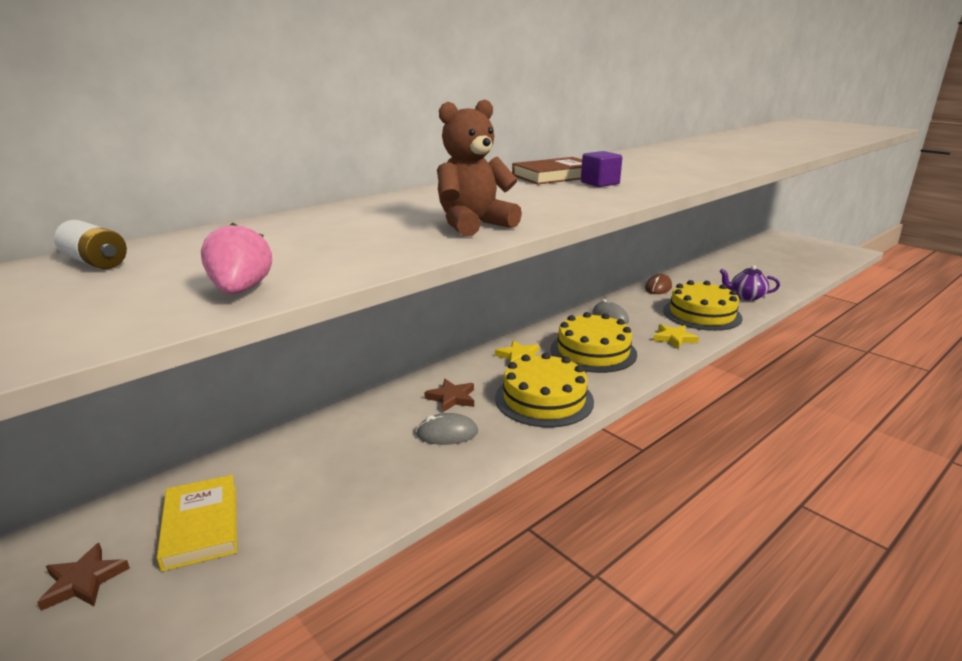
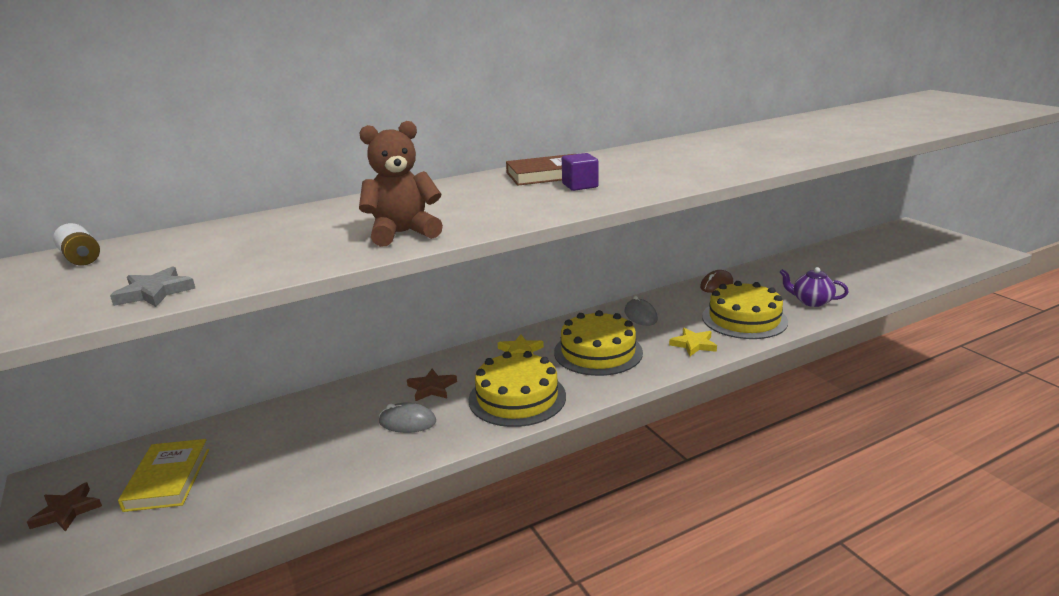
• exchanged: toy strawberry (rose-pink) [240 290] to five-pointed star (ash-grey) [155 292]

______________________________

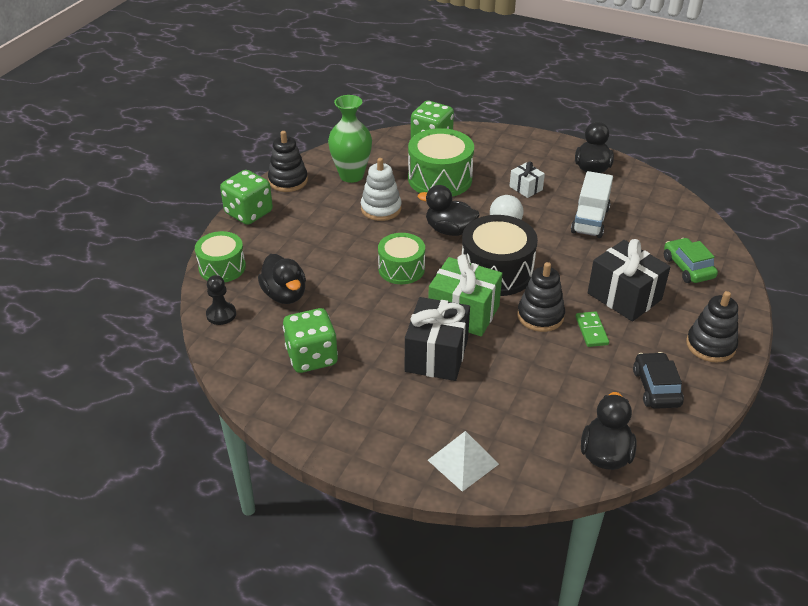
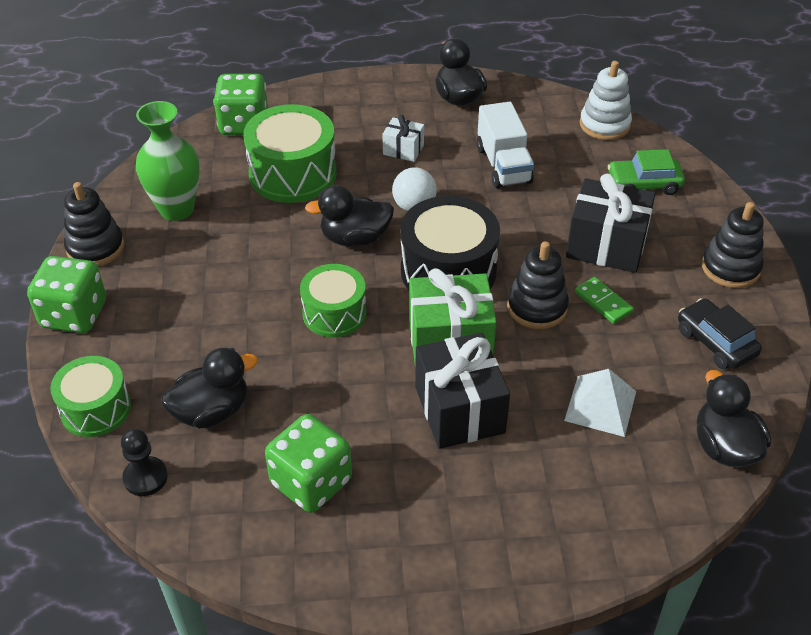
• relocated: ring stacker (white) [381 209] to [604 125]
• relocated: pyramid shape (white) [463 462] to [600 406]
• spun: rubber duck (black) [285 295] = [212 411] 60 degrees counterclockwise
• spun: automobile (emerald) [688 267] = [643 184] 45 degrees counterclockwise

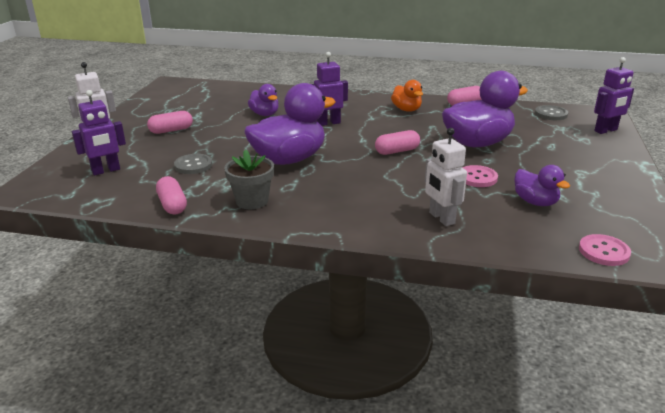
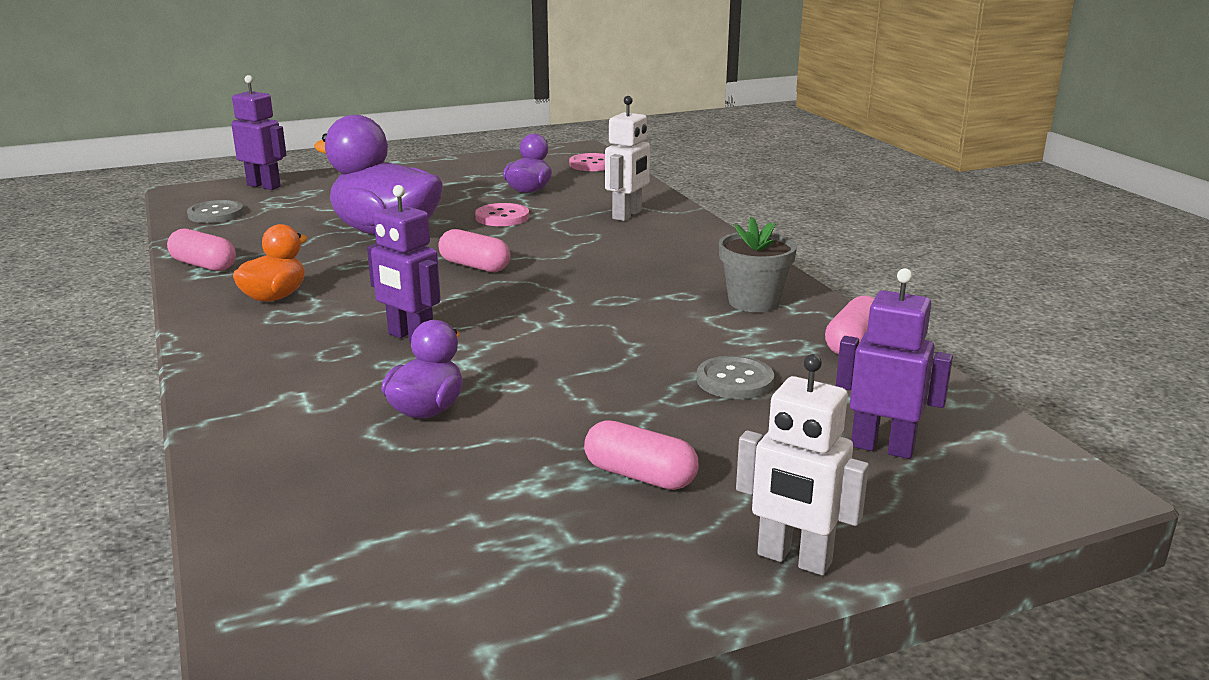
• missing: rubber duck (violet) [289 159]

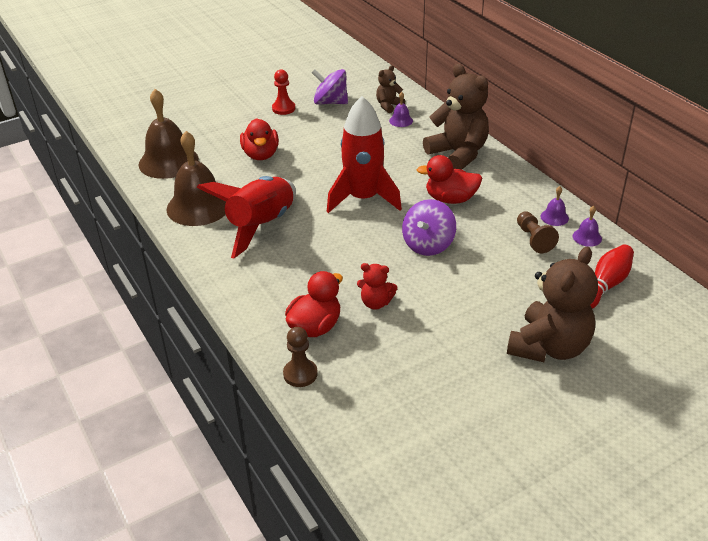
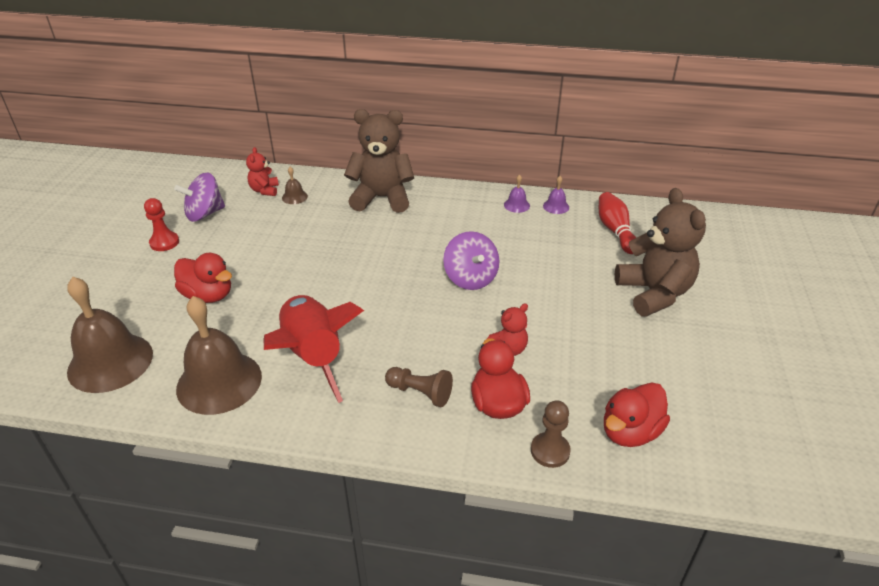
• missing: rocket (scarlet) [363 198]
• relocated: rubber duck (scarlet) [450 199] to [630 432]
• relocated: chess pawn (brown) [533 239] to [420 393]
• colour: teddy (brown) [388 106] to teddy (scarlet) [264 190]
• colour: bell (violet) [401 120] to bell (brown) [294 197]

______________________________

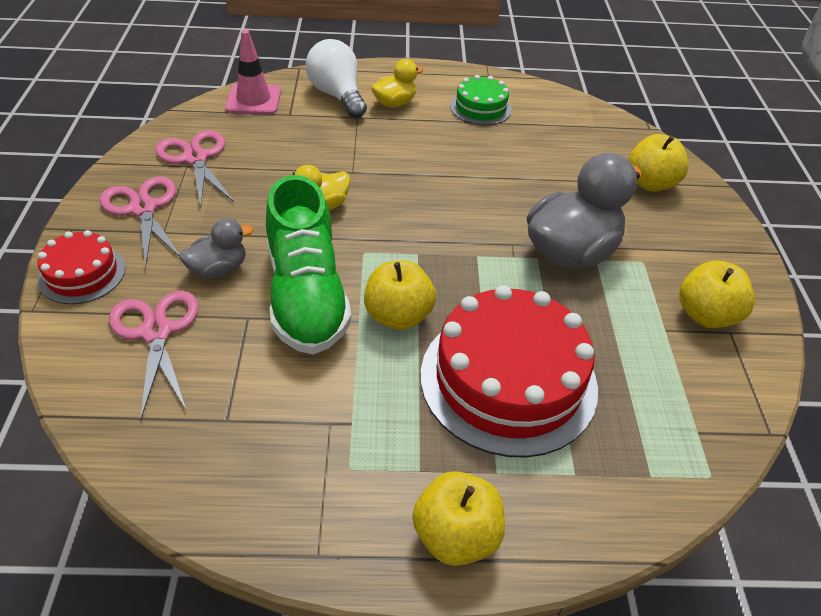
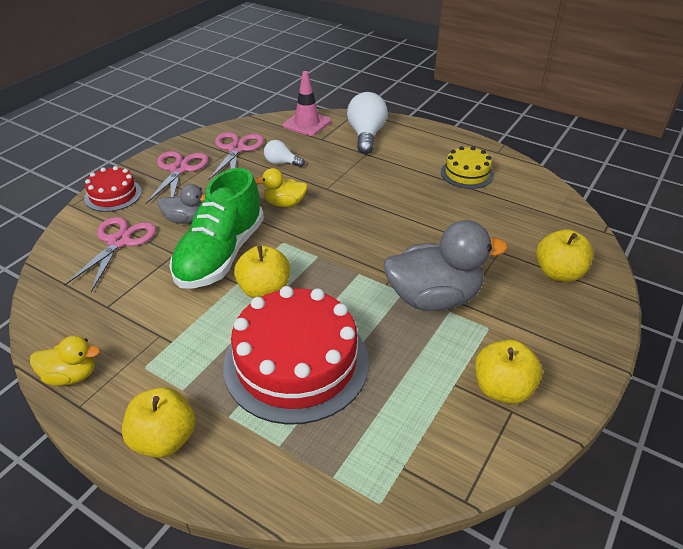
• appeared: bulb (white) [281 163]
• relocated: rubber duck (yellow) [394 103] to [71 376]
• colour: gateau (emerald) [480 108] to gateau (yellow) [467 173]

______________________________

* THE TASK *
Line count for the word "scarlet": tally the lines in the records that include it and give only the result.

* COMPLETED EXERCISE *
3